- **Directions for this task**
The answer is the exact text of every line from the one that contains "white wallet [263,356,323,414] -> none" to the final line of the entries below, with pictures left out.

- **Source material**

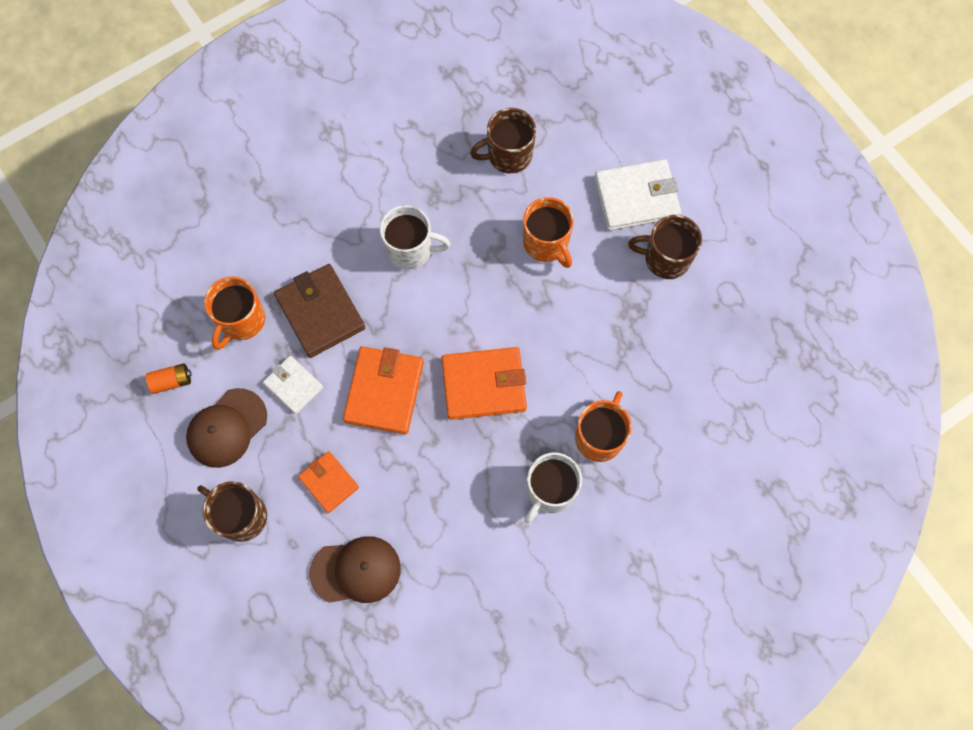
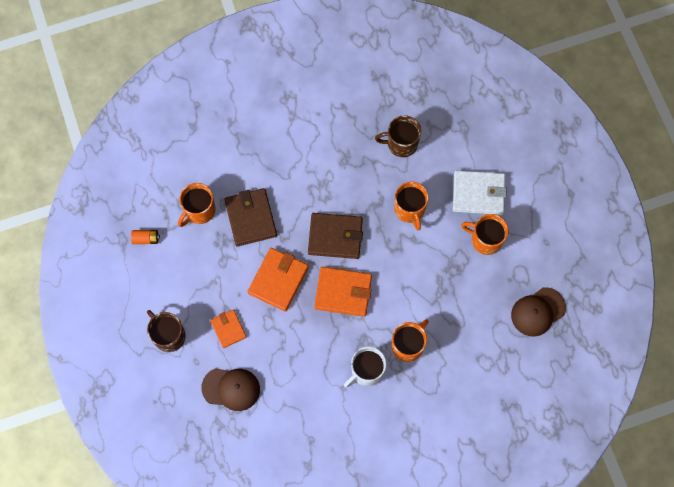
camera: 15 degrees right, 0 degrees up
brown cap [186,388,267,468] -> brown cap moved to [511,287,566,337]
white wallet [263,356,323,414] -> none
white mug [380,205,451,270] -> none
brown mug [628,215,702,279] -> orange mug [461,214,509,255]
none -> brown wallet [308,213,363,259]

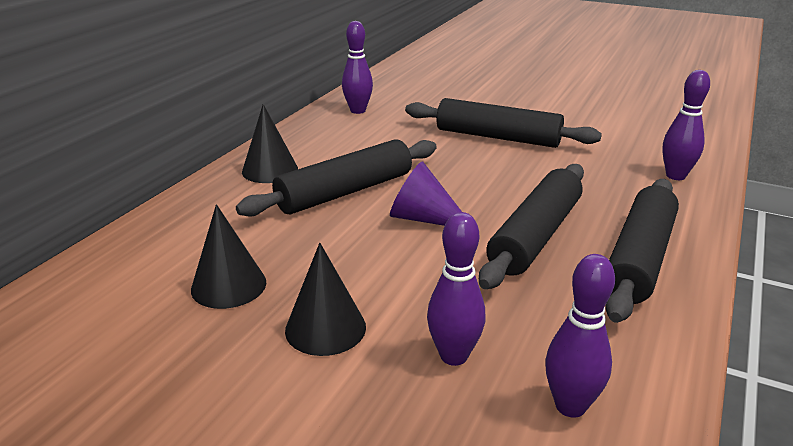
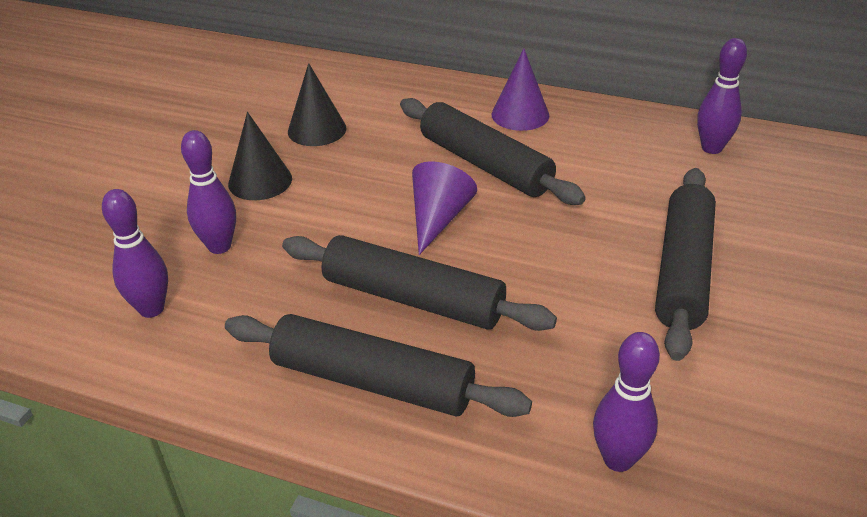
camera: 85 degrees right, 10 degrees up
black cone [242,104,298,183] -> purple cone [492,49,549,131]

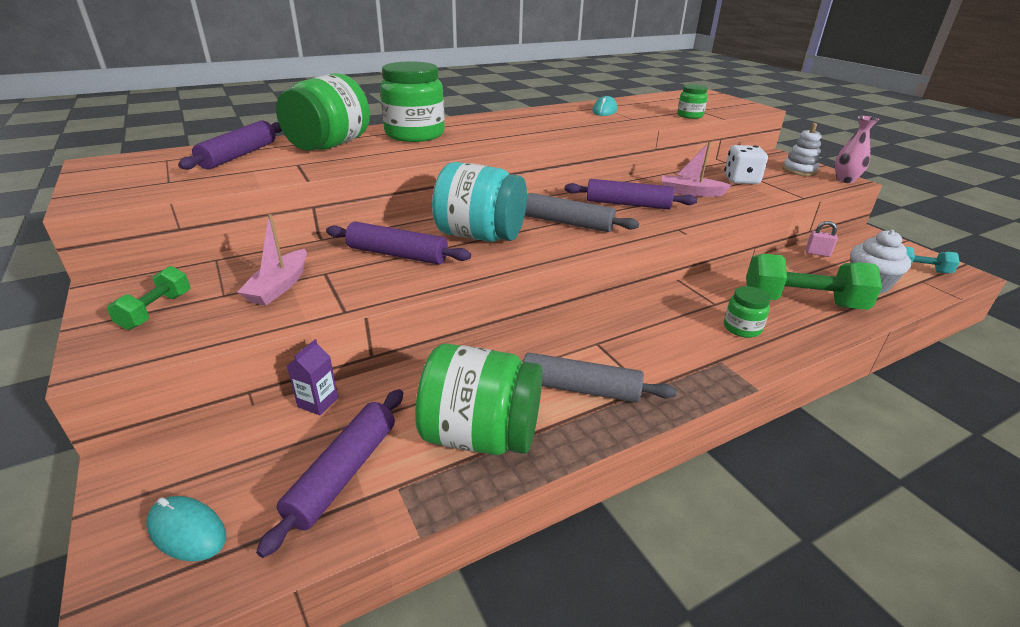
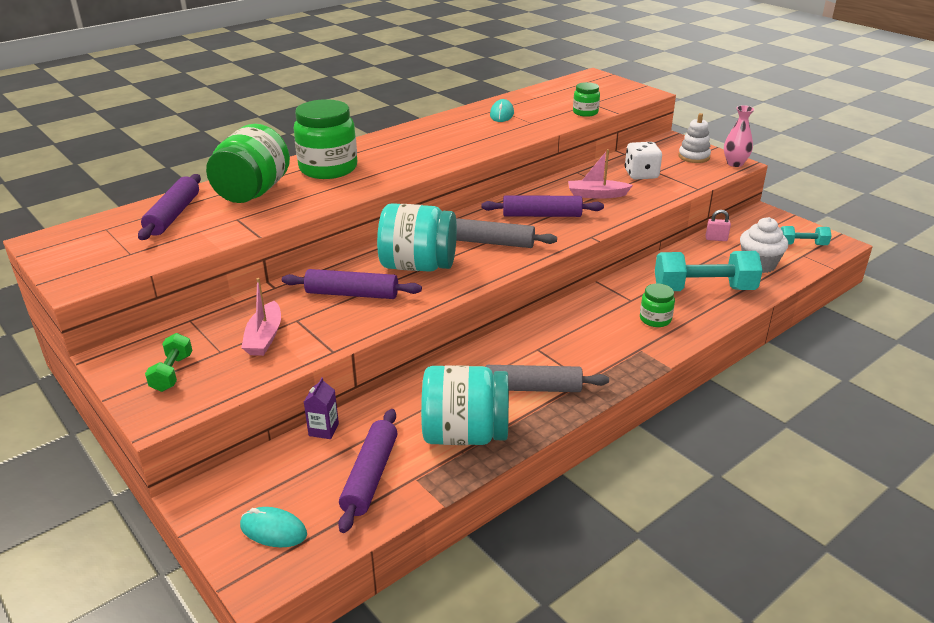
camera: 10 degrees left, 0 degrees up
green jar [415,343,542,455] -> turquoise jar [421,365,509,445]
green dumbbell [746,254,882,310] -> turquoise dumbbell [655,251,763,291]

- **Your response**
white wallet [263,356,323,414] -> none
white mug [380,205,451,270] -> none
brown mug [628,215,702,279] -> orange mug [461,214,509,255]
none -> brown wallet [308,213,363,259]

camera: 85 degrees right, 10 degrees up
black cone [242,104,298,183] -> purple cone [492,49,549,131]

camera: 10 degrees left, 0 degrees up
green jar [415,343,542,455] -> turquoise jar [421,365,509,445]
green dumbbell [746,254,882,310] -> turquoise dumbbell [655,251,763,291]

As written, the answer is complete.